> _Input data_:

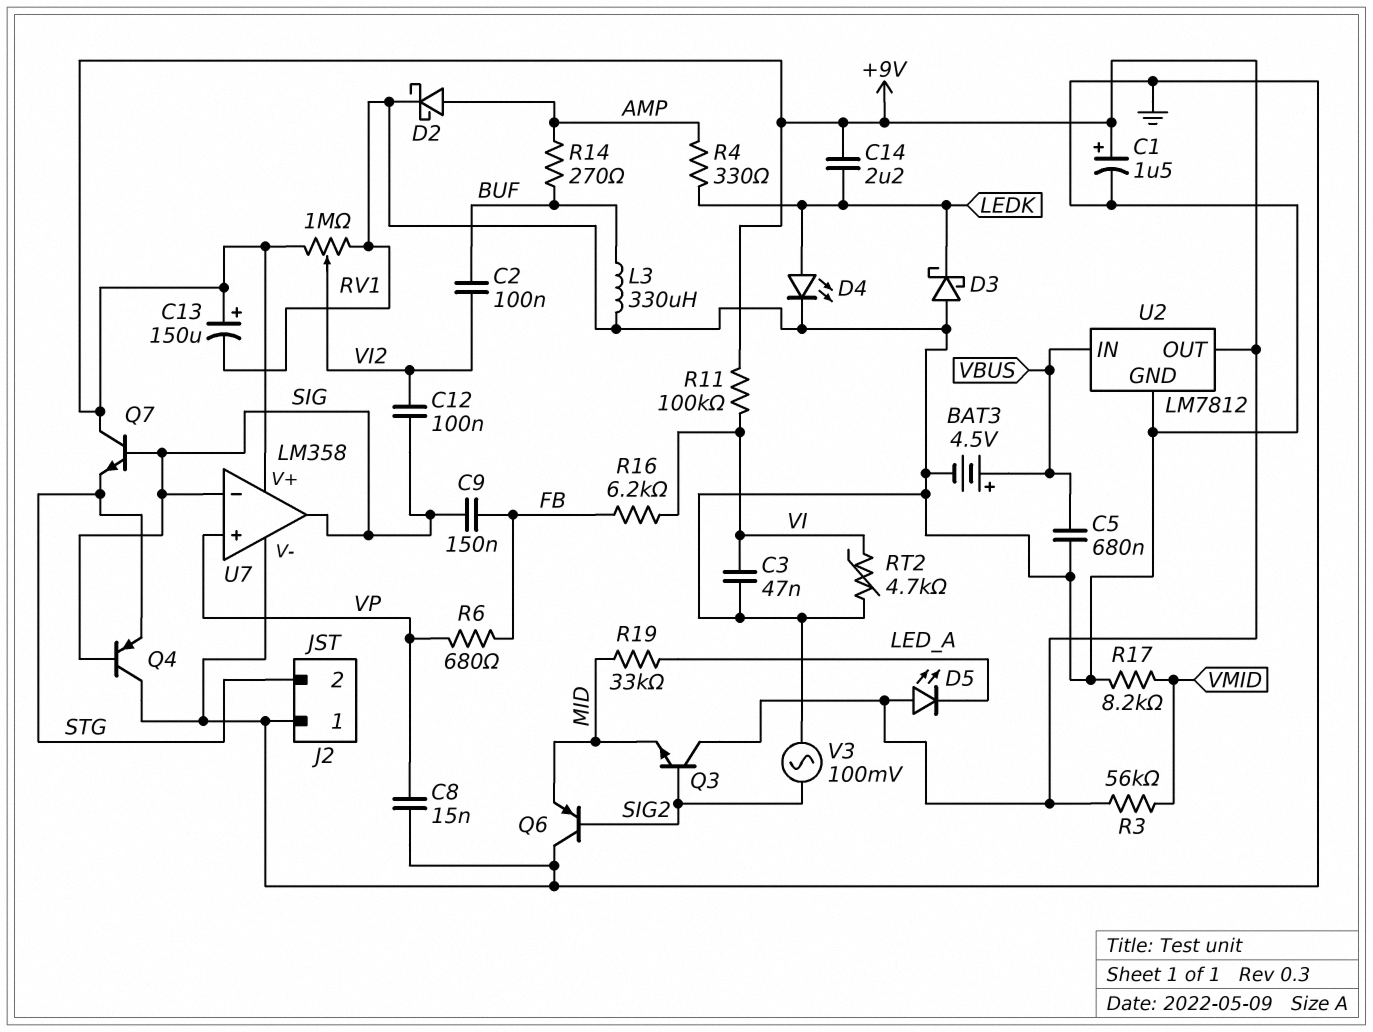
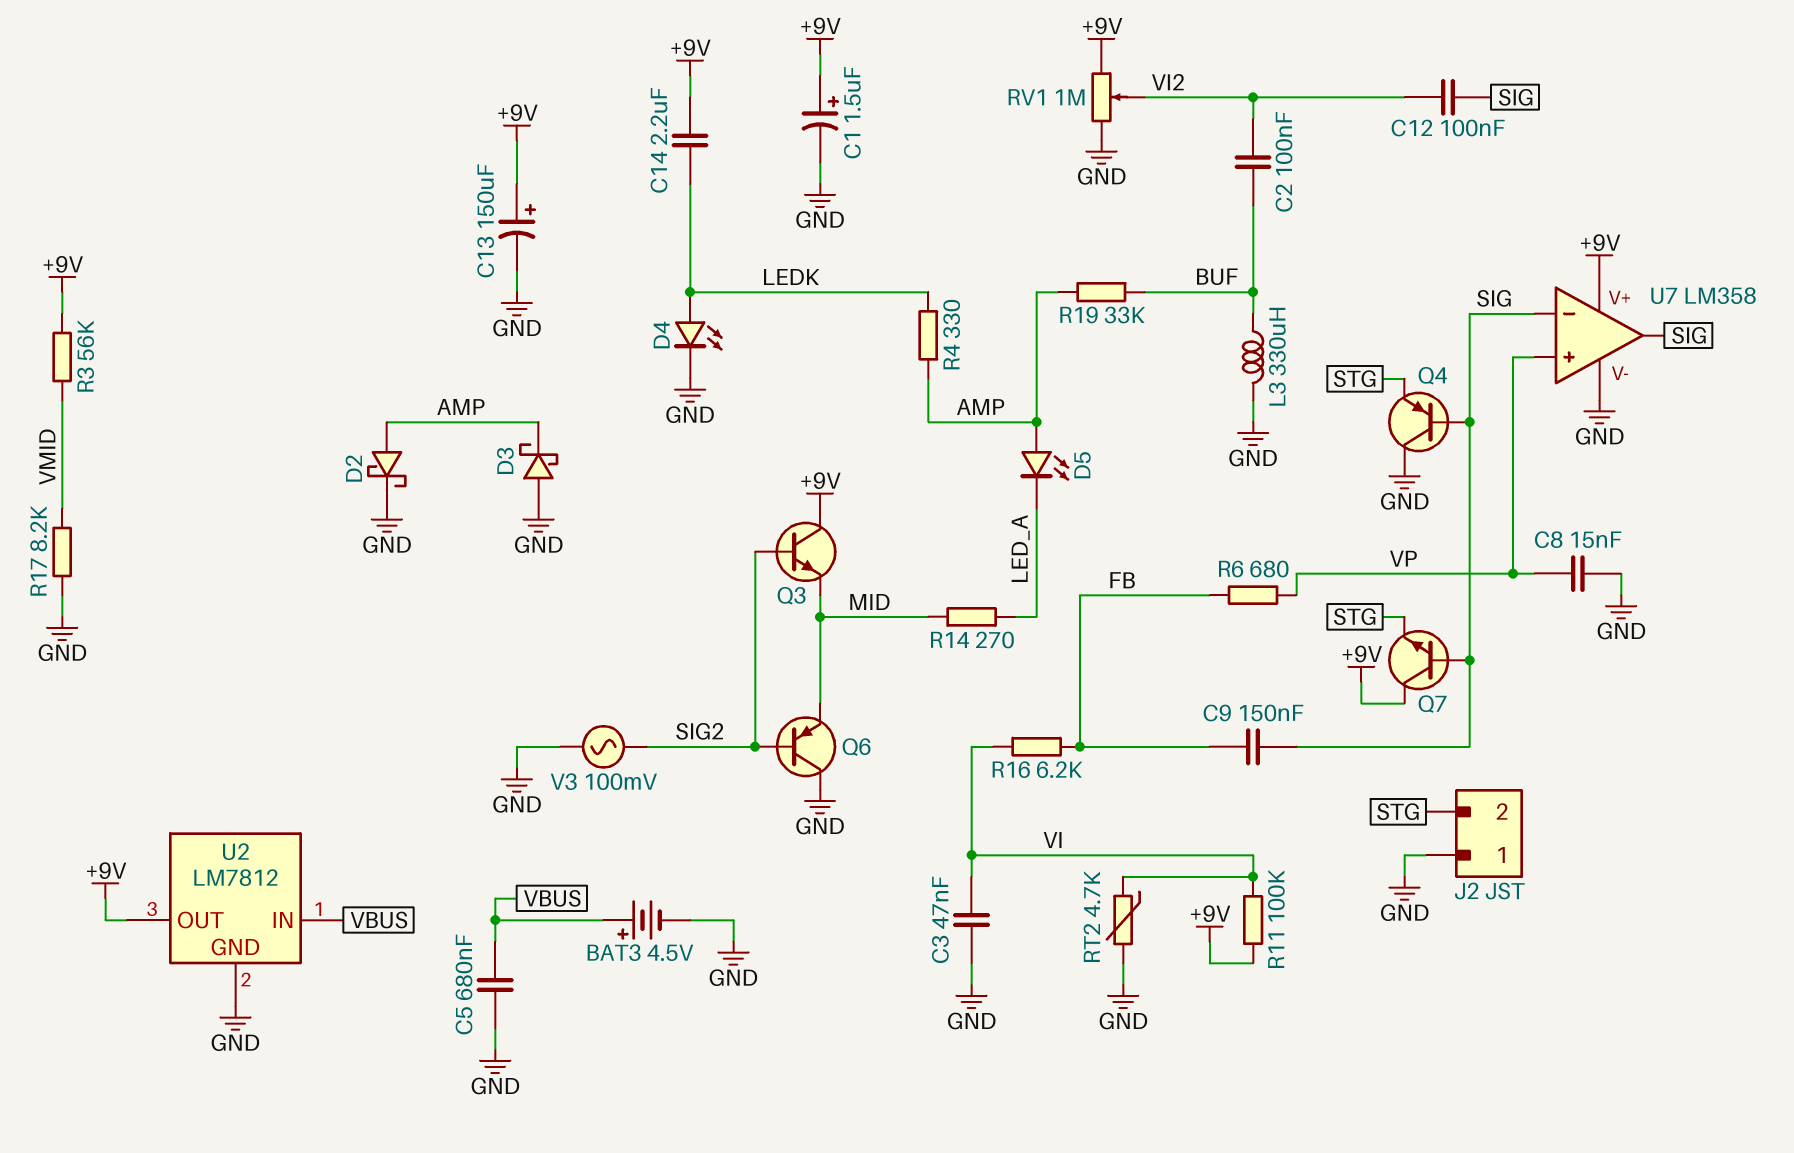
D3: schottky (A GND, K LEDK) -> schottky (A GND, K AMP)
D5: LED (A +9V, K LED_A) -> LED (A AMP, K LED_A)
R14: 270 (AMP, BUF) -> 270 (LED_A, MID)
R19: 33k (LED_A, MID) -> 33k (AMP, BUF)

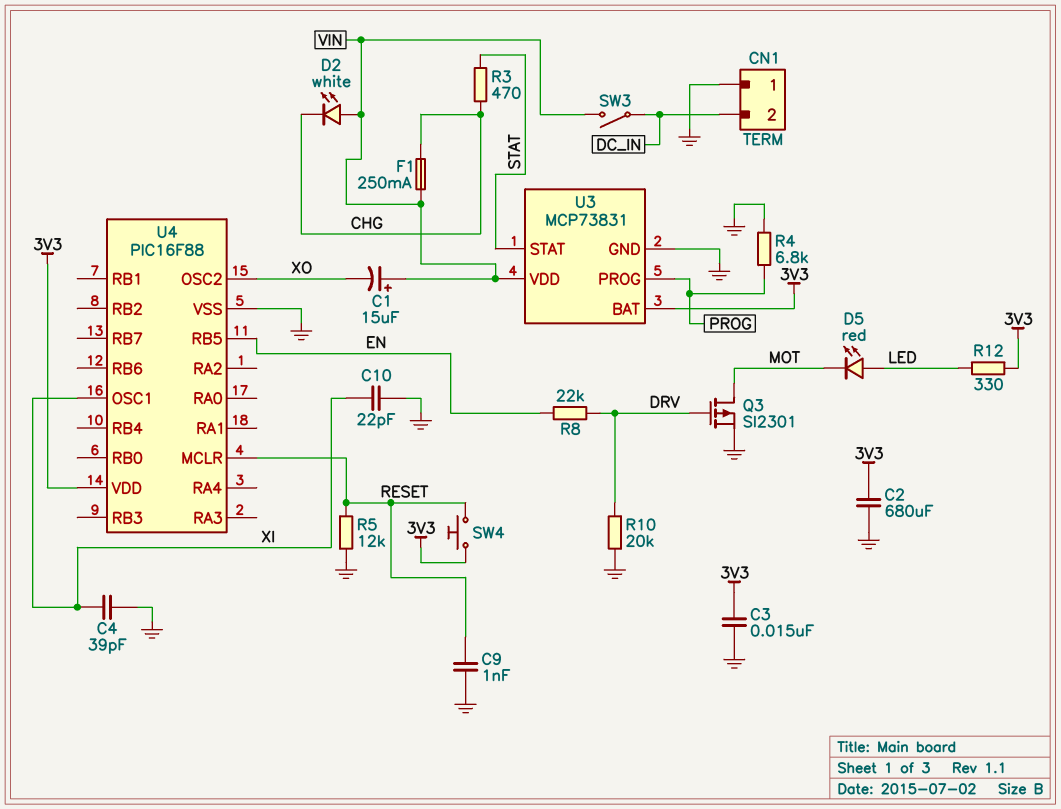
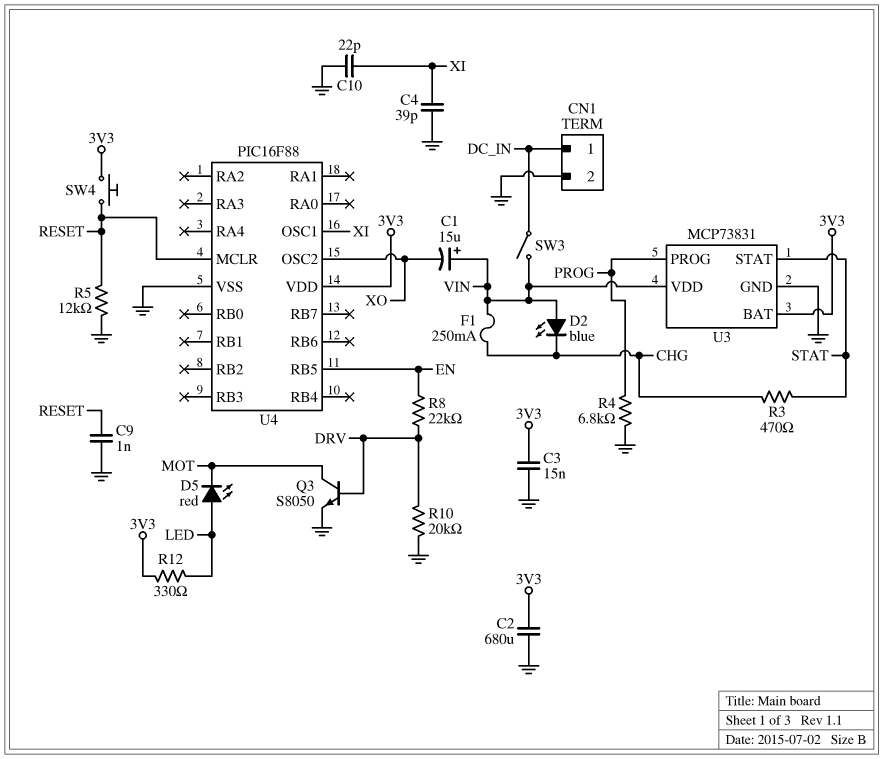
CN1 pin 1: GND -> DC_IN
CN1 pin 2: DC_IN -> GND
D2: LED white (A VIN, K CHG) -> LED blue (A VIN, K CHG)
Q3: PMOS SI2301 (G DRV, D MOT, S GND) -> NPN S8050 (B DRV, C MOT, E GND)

> _What needs to be done_:
The material above is to be repeated word for word, with no images kept.

> _Answer to this task_:
D3: schottky (A GND, K LEDK) -> schottky (A GND, K AMP)
D5: LED (A +9V, K LED_A) -> LED (A AMP, K LED_A)
R14: 270 (AMP, BUF) -> 270 (LED_A, MID)
R19: 33k (LED_A, MID) -> 33k (AMP, BUF)

CN1 pin 1: GND -> DC_IN
CN1 pin 2: DC_IN -> GND
D2: LED white (A VIN, K CHG) -> LED blue (A VIN, K CHG)
Q3: PMOS SI2301 (G DRV, D MOT, S GND) -> NPN S8050 (B DRV, C MOT, E GND)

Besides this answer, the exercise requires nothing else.